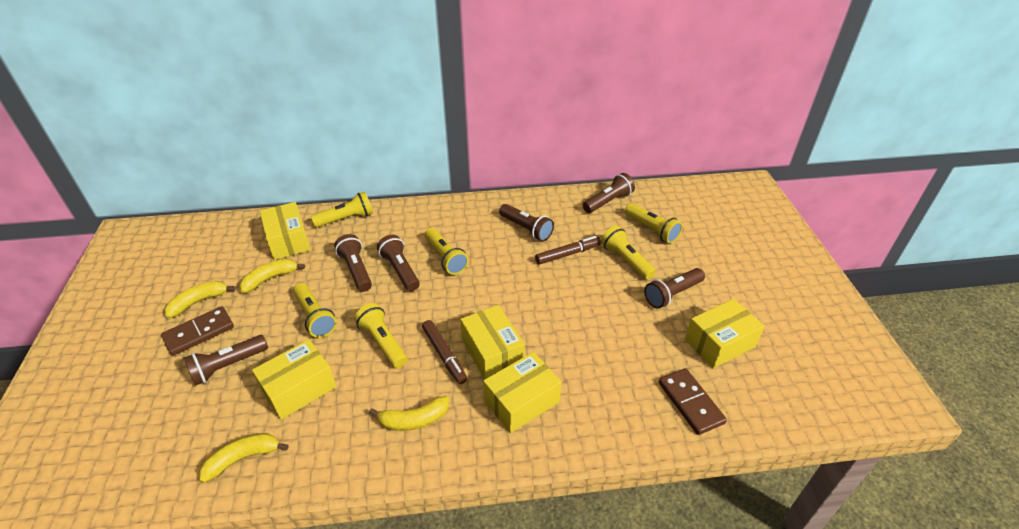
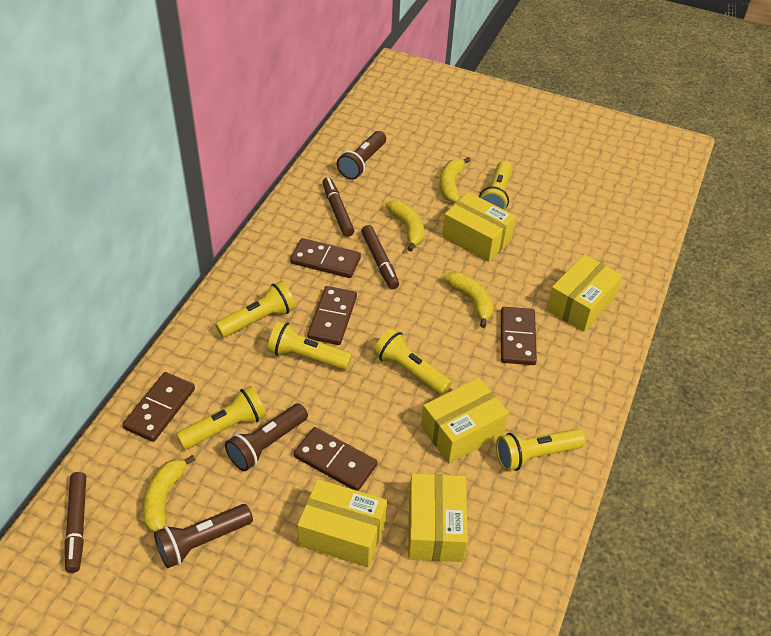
brown domino: 2 -> 5
brown flashlight: 6 -> 3
brown marker: 2 -> 3

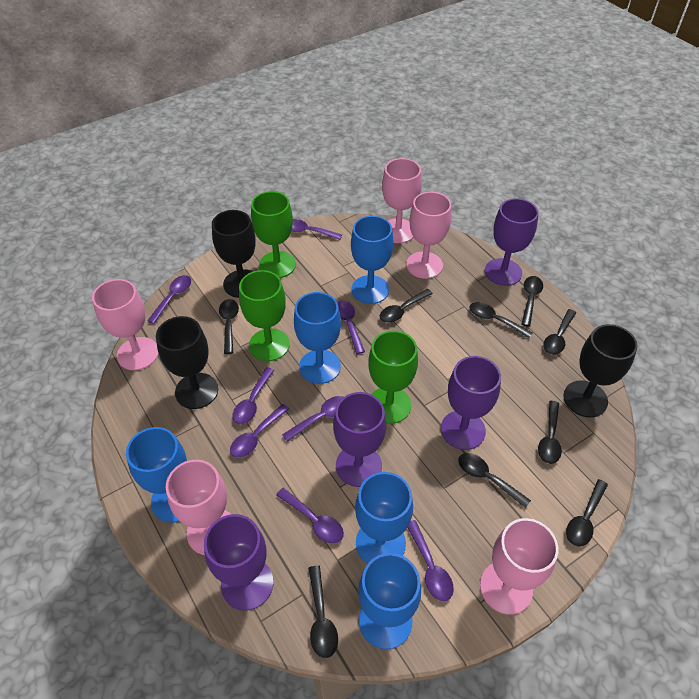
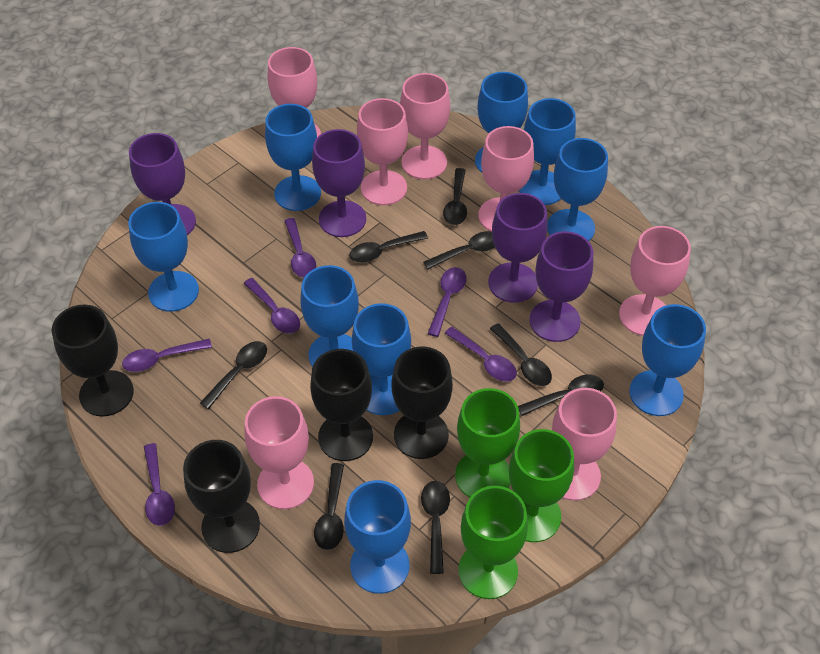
black goblet: 3 -> 4
black spoon: 9 -> 8
blue goblet: 5 -> 9
pink goblet: 5 -> 7
purple spoon: 8 -> 6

● **Assigned task**: Your task is to reproduce all of the material exactly. The pictures stay out.

● **Response to this task**:
brown domino: 2 -> 5
brown flashlight: 6 -> 3
brown marker: 2 -> 3

black goblet: 3 -> 4
black spoon: 9 -> 8
blue goblet: 5 -> 9
pink goblet: 5 -> 7
purple spoon: 8 -> 6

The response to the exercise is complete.